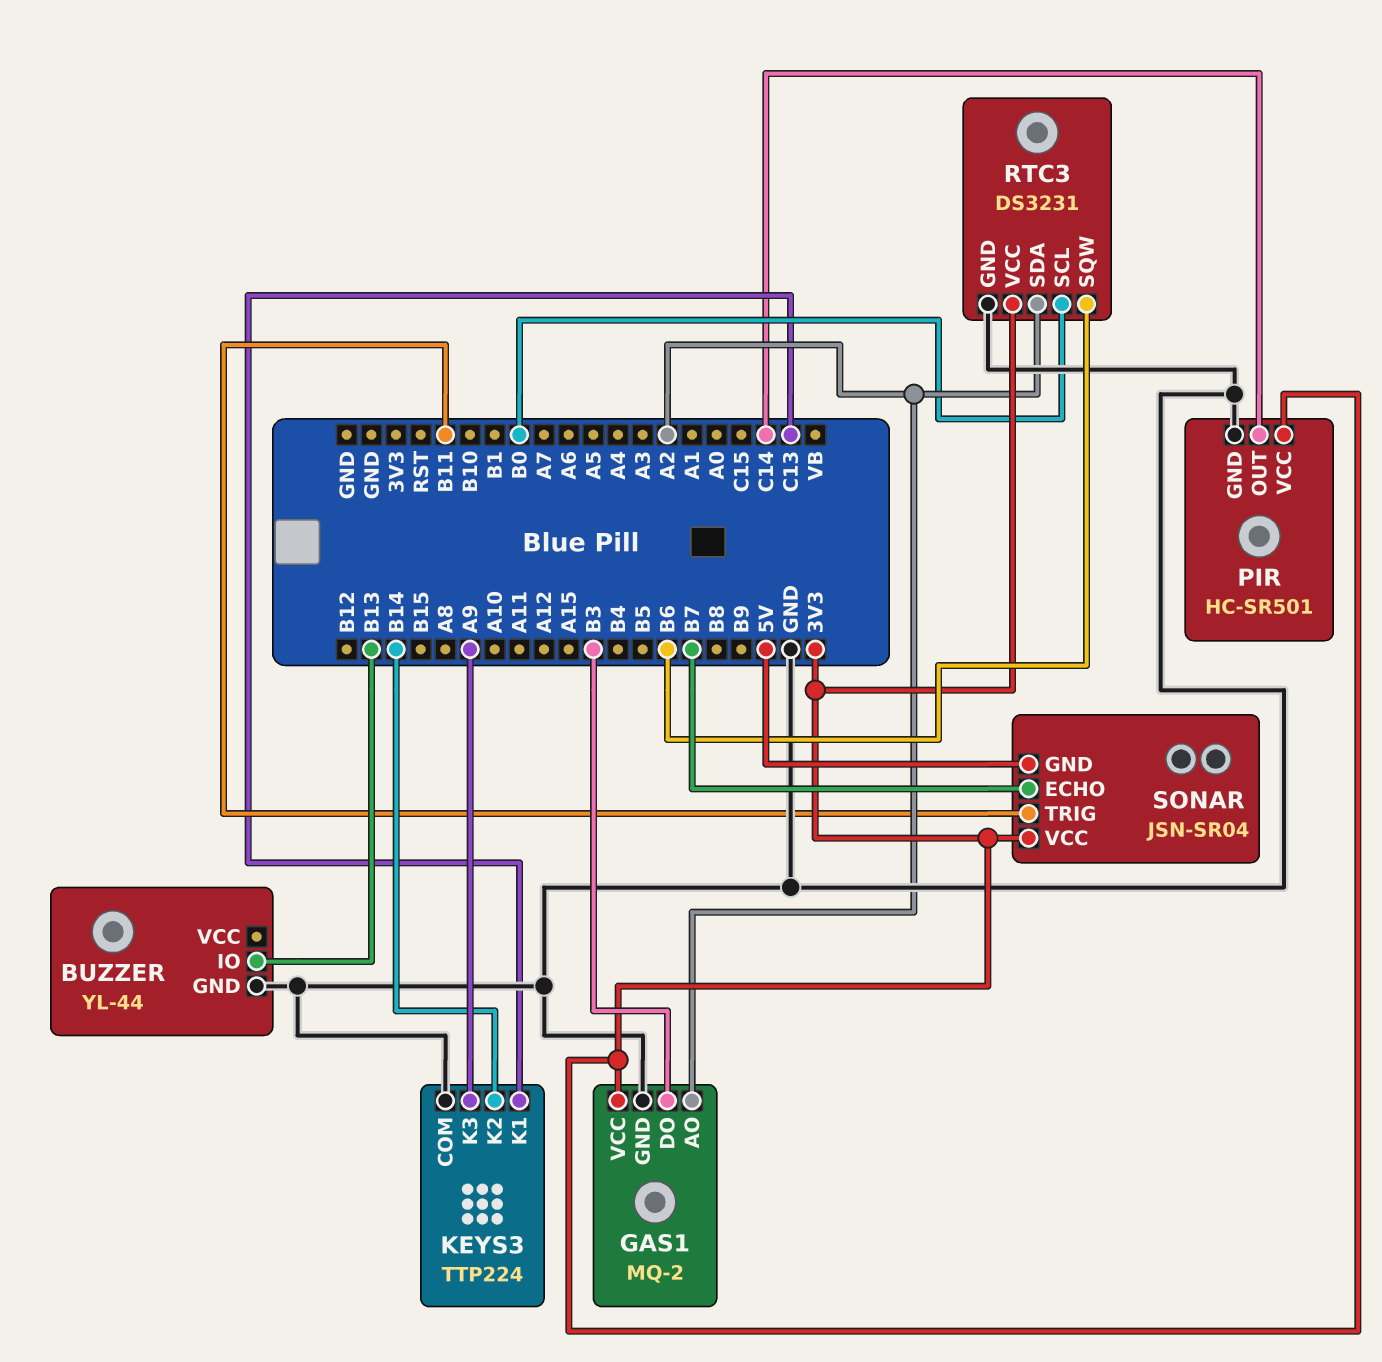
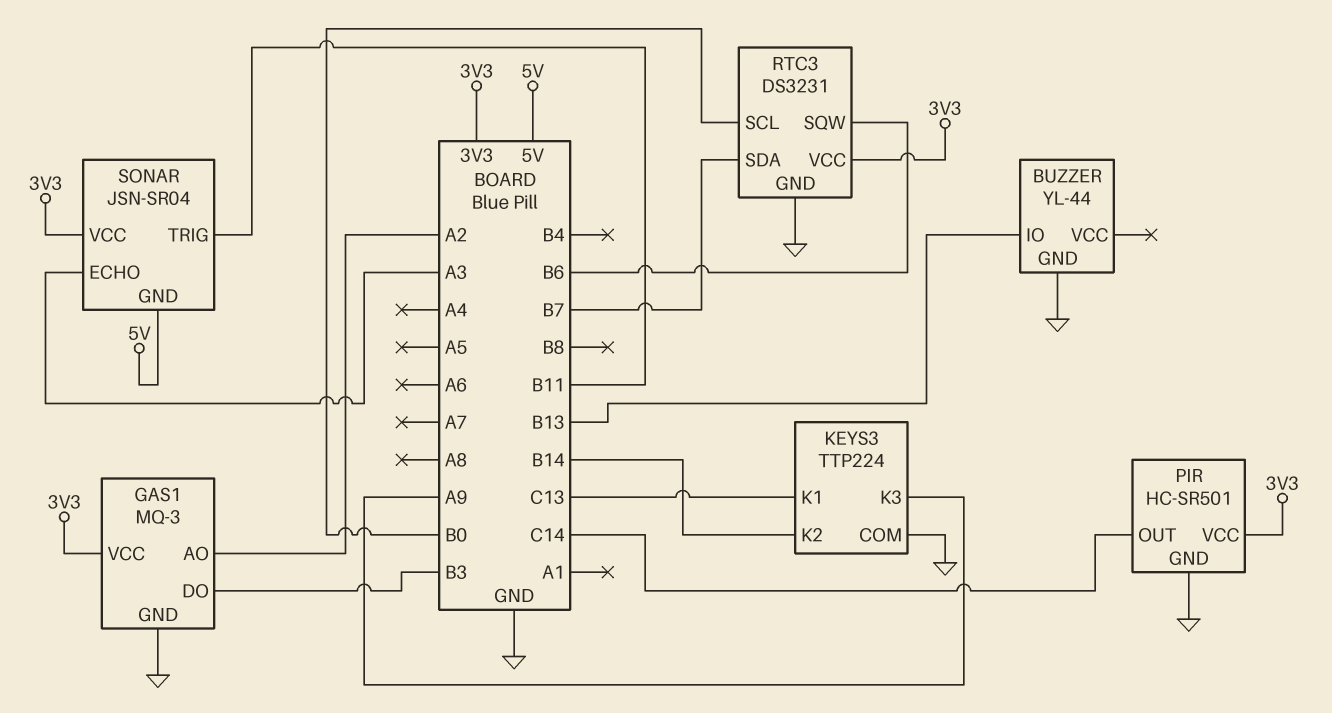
GAS1: MQ-2 -> MQ-3
RTC3 pin SDA: A2 -> B7
SONAR pin ECHO: B7 -> A3

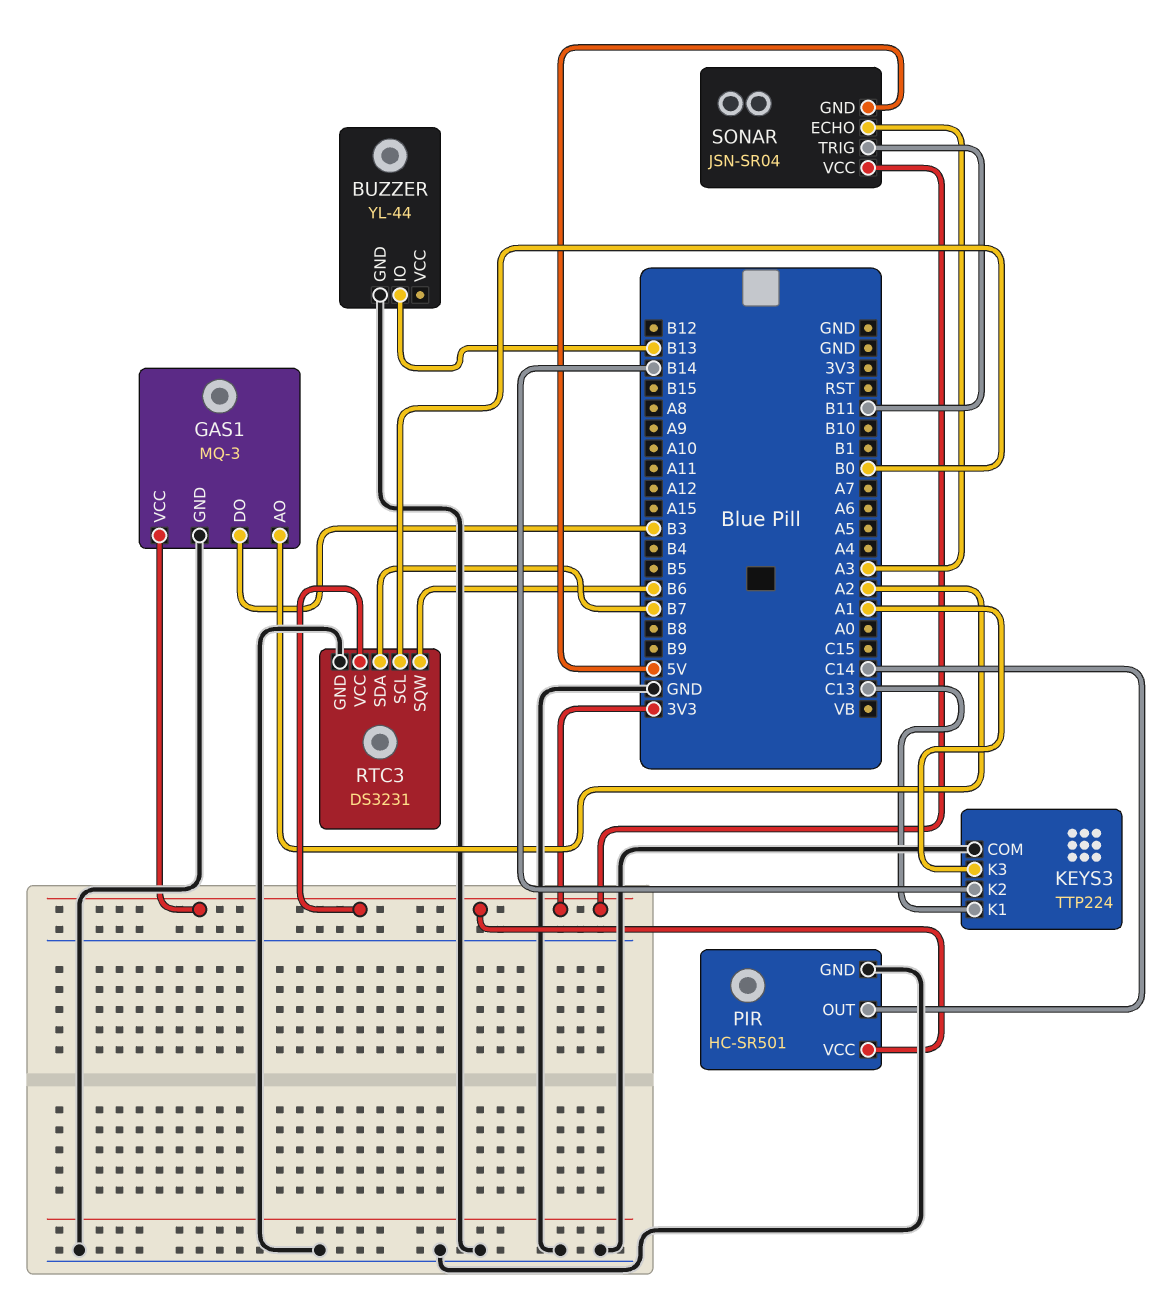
KEYS3 pin K3: A9 -> A1

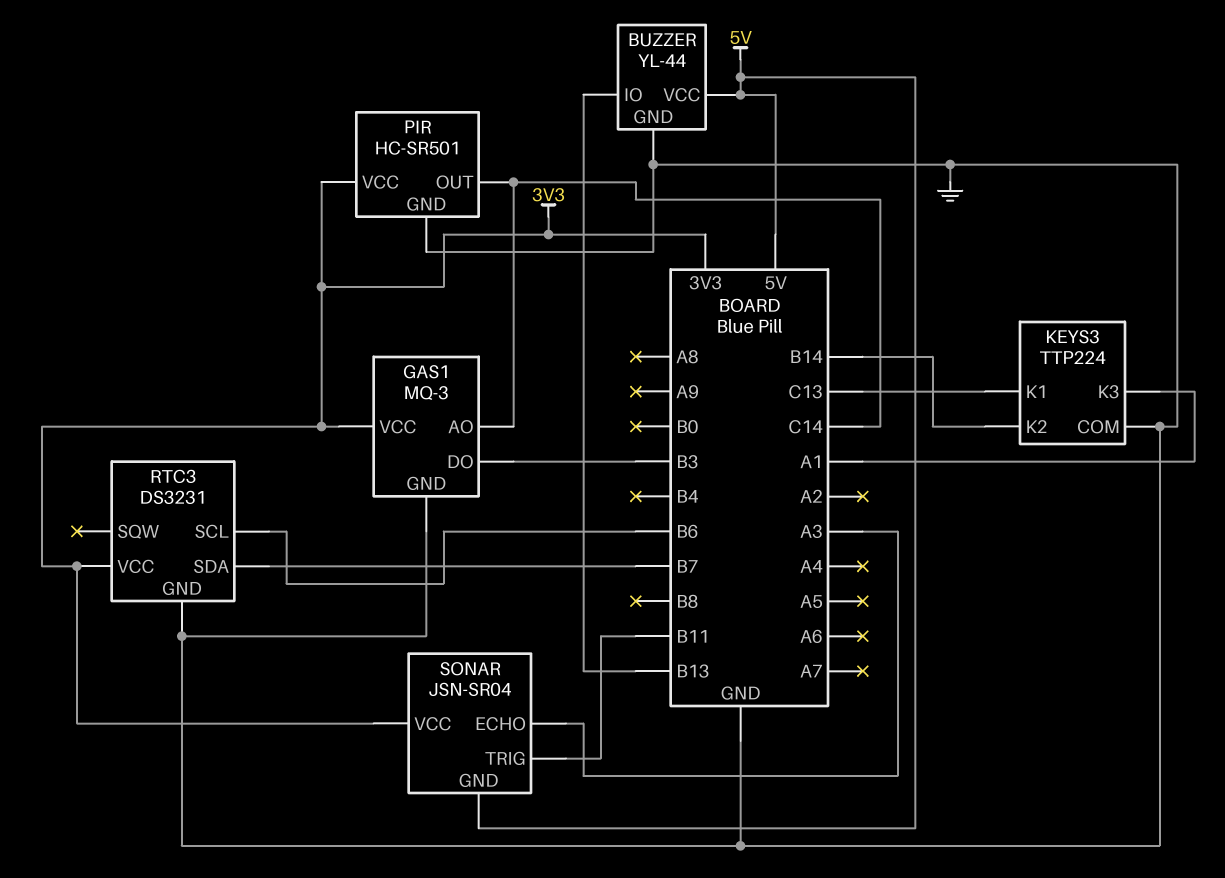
BUZZER pin VCC: none -> 5V
GAS1 pin AO: A2 -> C14
RTC3 pin SCL: B0 -> B6
RTC3 pin SQW: B6 -> none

::::

* [TASK TO CARRY OUT]:
Take every line from the data that contains the word "none".

* [ANSWER AREA]:
BUZZER pin VCC: none -> 5V
RTC3 pin SQW: B6 -> none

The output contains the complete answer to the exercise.